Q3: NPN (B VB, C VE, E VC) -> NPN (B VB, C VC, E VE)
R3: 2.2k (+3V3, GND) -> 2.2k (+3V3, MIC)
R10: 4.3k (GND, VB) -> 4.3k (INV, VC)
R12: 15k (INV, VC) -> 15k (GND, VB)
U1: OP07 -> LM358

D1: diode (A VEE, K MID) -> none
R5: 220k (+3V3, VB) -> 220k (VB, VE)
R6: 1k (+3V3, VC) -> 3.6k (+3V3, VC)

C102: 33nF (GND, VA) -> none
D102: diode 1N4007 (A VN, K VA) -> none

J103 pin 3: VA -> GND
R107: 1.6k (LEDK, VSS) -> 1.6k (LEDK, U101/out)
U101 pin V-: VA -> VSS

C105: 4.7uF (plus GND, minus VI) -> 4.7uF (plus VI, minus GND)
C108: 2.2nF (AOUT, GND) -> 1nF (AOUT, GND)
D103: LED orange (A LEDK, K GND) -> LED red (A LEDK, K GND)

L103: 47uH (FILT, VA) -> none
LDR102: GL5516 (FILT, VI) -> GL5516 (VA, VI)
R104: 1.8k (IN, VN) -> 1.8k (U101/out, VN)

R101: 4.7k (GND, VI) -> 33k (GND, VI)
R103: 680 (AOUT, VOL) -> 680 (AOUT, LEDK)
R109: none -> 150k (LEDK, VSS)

━━━

Set down, unchanged, the line that contains "L103: 47uH (FILT, VA) -> none" together with every later line in the records, through the last one.

L103: 47uH (FILT, VA) -> none
LDR102: GL5516 (FILT, VI) -> GL5516 (VA, VI)
R104: 1.8k (IN, VN) -> 1.8k (U101/out, VN)

R101: 4.7k (GND, VI) -> 33k (GND, VI)
R103: 680 (AOUT, VOL) -> 680 (AOUT, LEDK)
R109: none -> 150k (LEDK, VSS)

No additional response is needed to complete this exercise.